**Work request**
From the data below, copy exactly the lines that lie between the one holding "LUX2 pin SCL: 16 -> 6" and the one holding "LUX2 pin VCC: VIN -> none", including both, and nothing more.
*** Block opens ***
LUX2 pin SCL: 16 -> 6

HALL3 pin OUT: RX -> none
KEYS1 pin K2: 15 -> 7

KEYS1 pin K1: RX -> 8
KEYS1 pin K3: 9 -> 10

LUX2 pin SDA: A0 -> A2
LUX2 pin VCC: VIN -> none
*** Block closes ***
*** Block opens ***
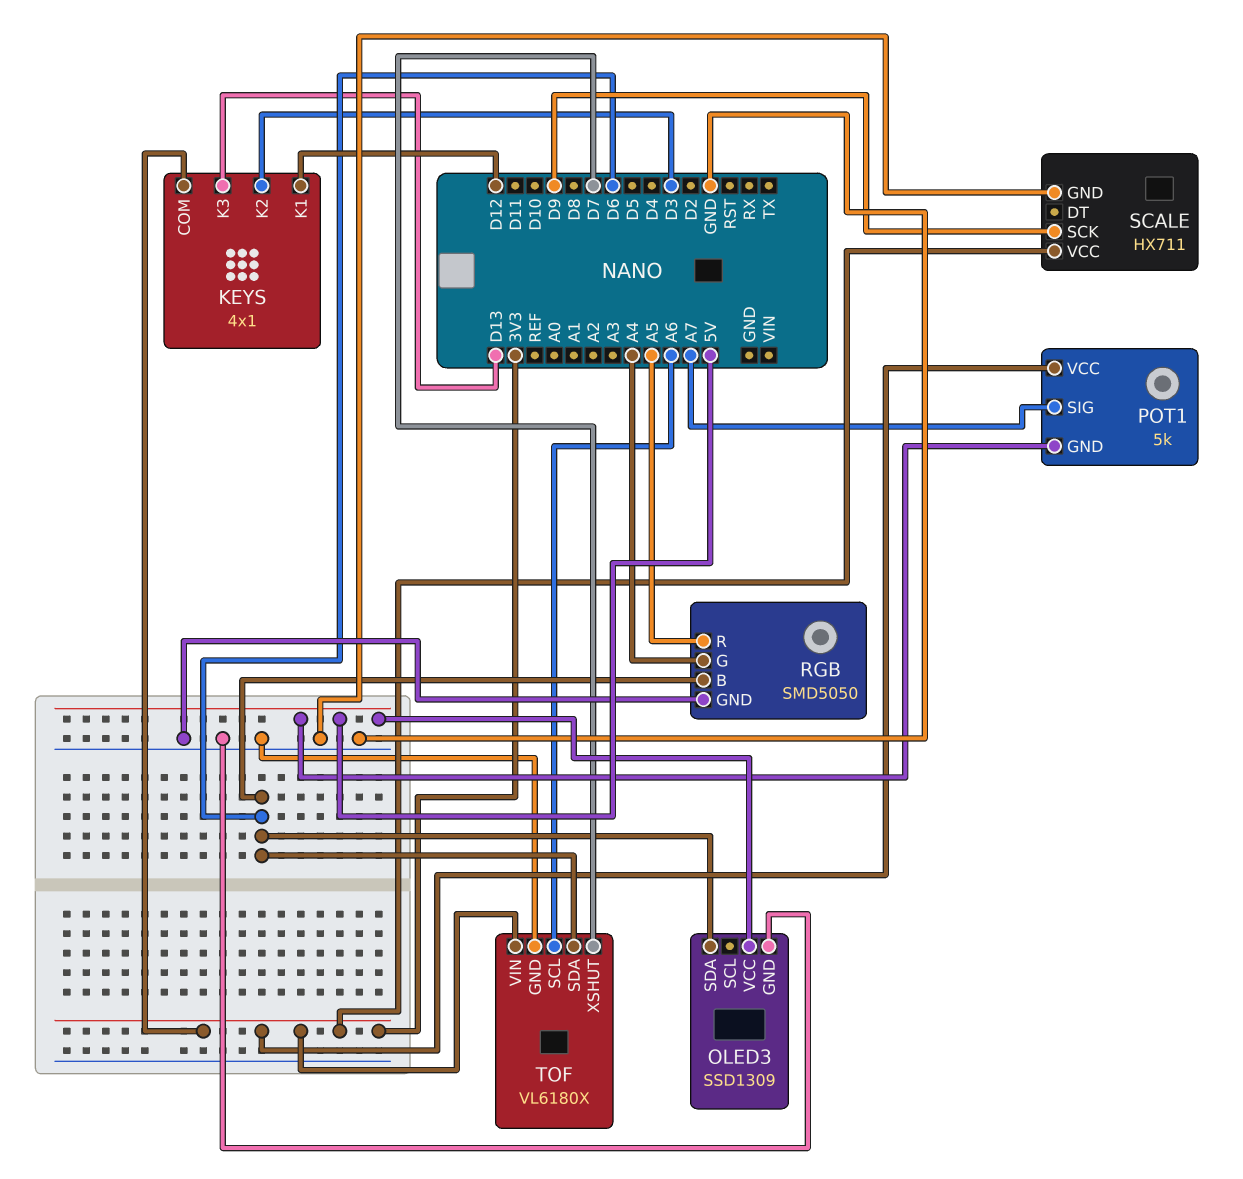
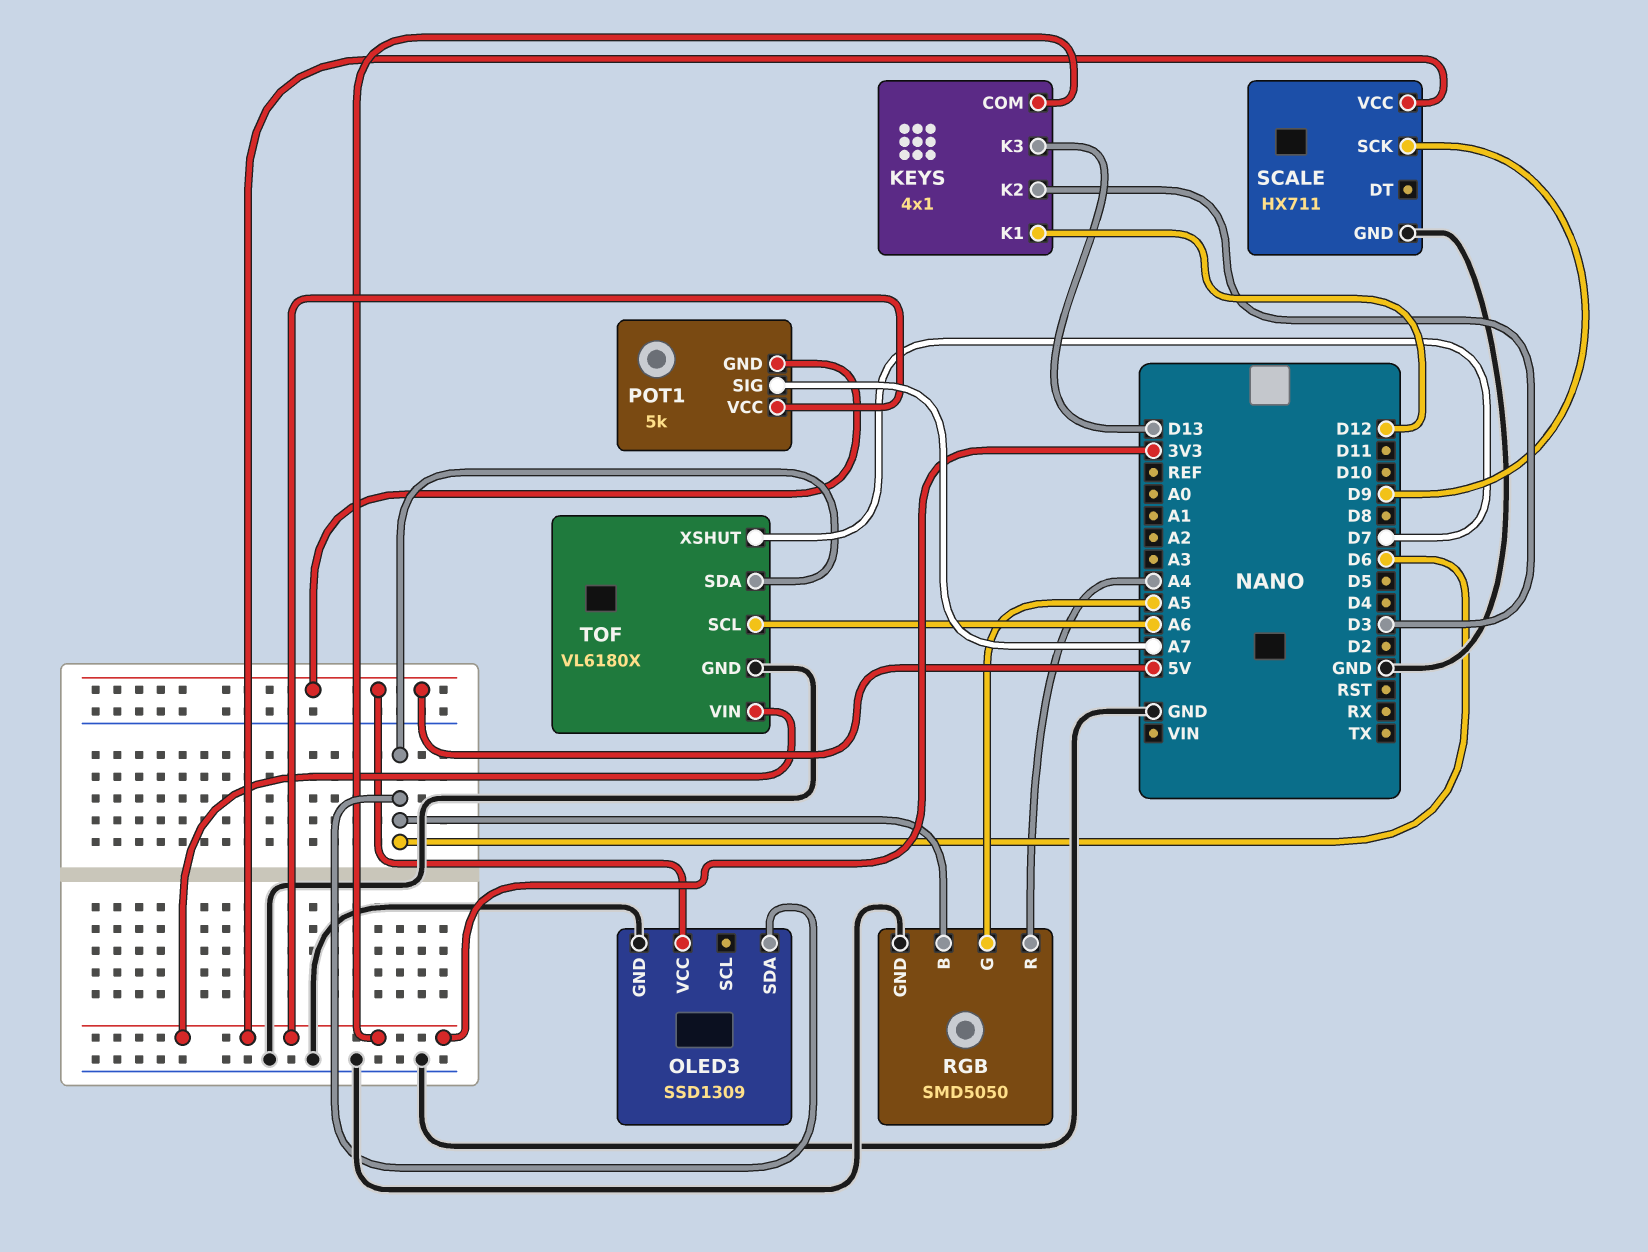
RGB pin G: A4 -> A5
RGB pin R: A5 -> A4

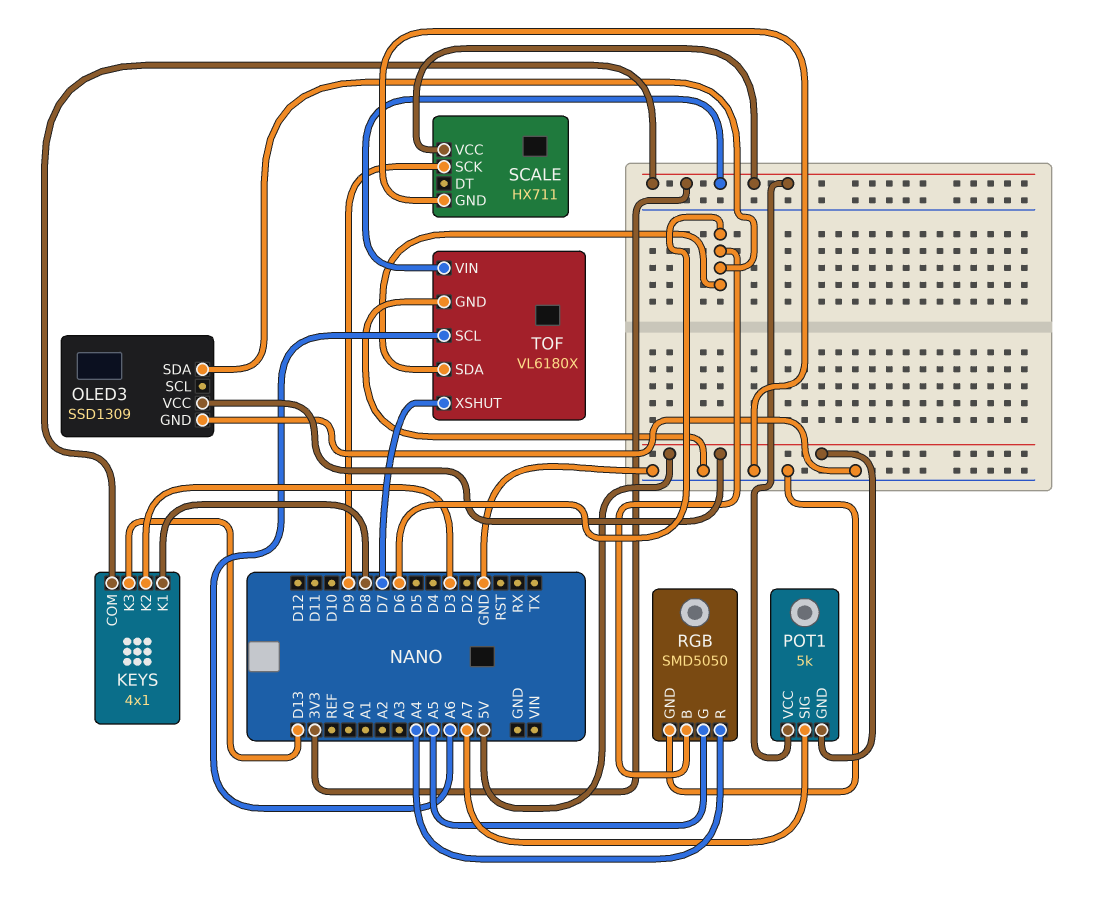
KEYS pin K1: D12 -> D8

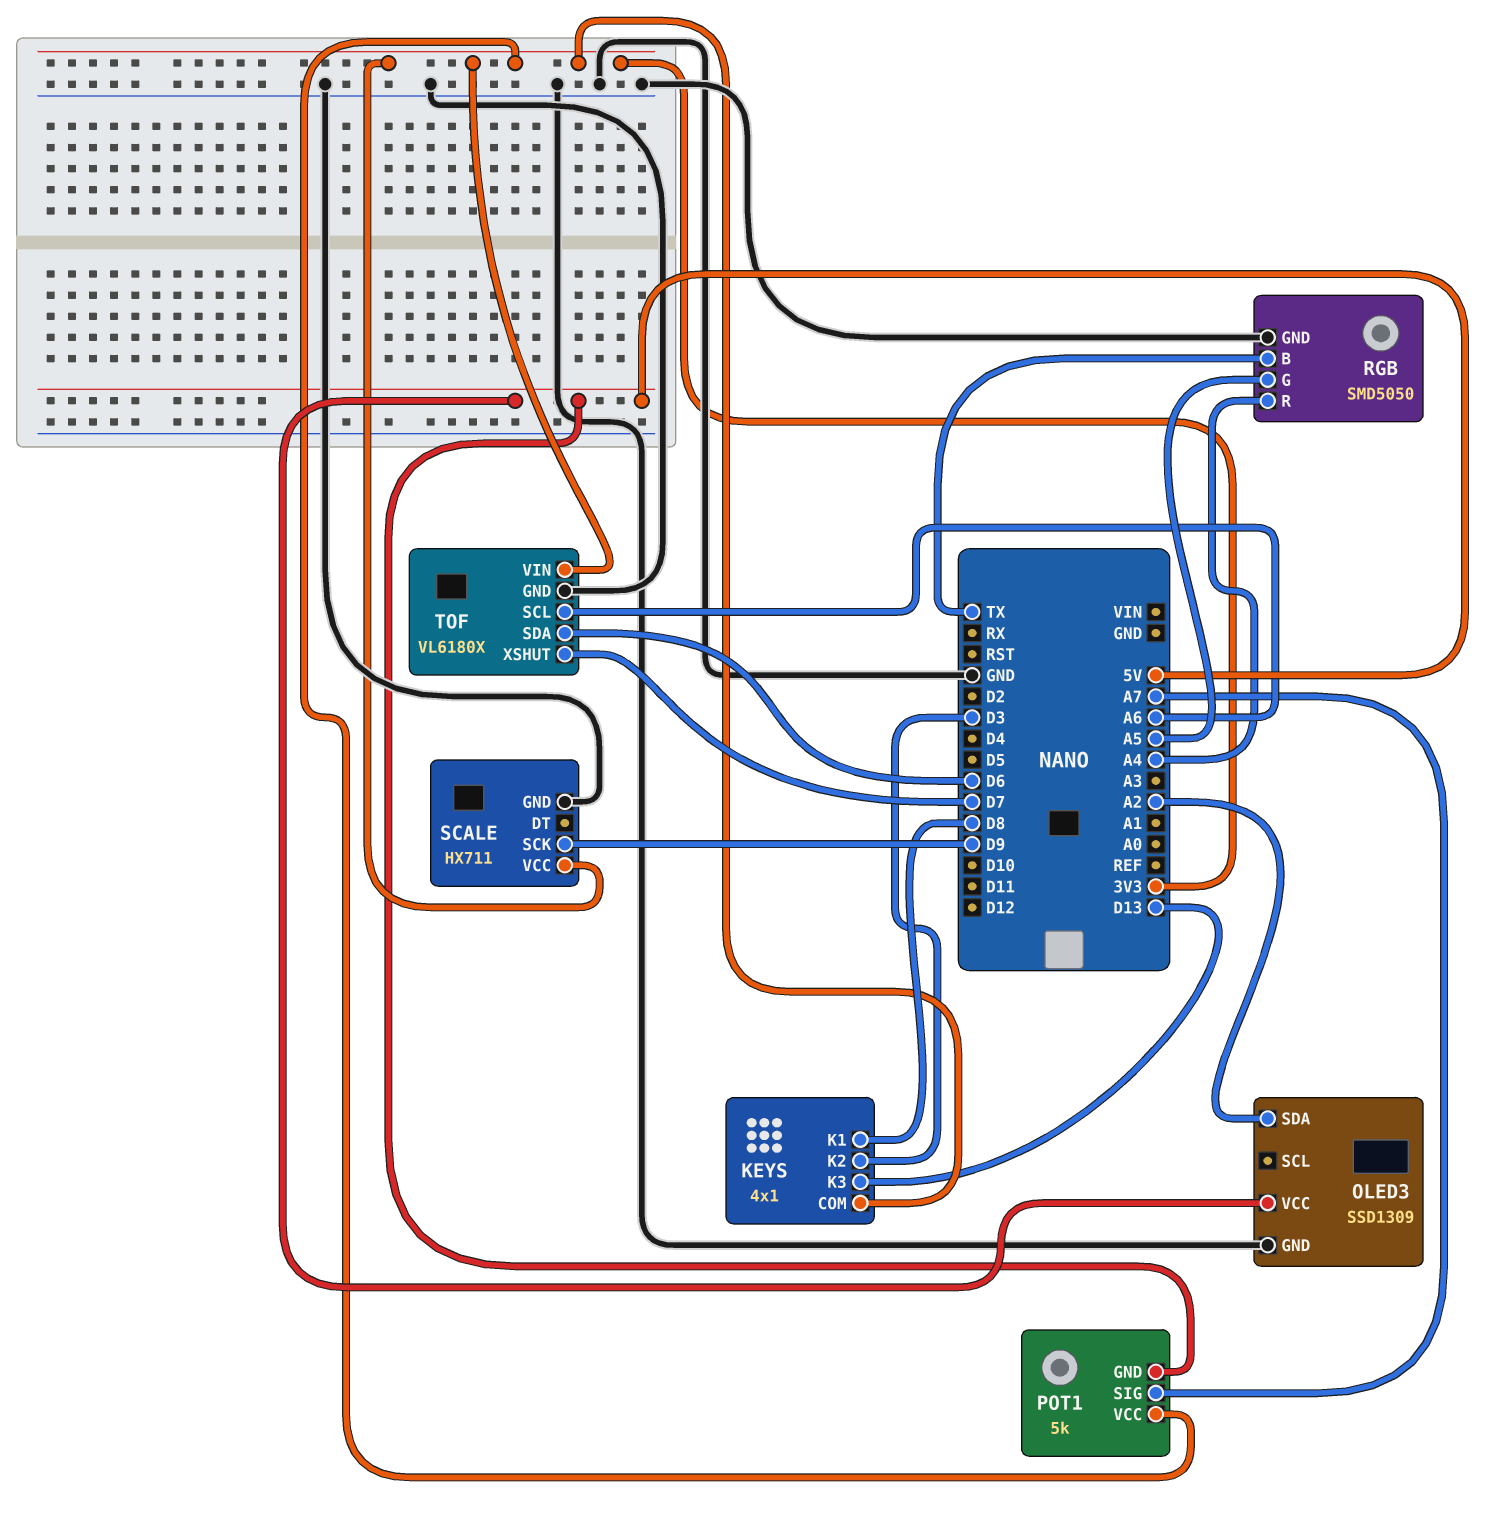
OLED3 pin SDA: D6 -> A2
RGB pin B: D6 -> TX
*** Block closes ***
**Answer area**
LUX2 pin SCL: 16 -> 6

HALL3 pin OUT: RX -> none
KEYS1 pin K2: 15 -> 7

KEYS1 pin K1: RX -> 8
KEYS1 pin K3: 9 -> 10

LUX2 pin SDA: A0 -> A2
LUX2 pin VCC: VIN -> none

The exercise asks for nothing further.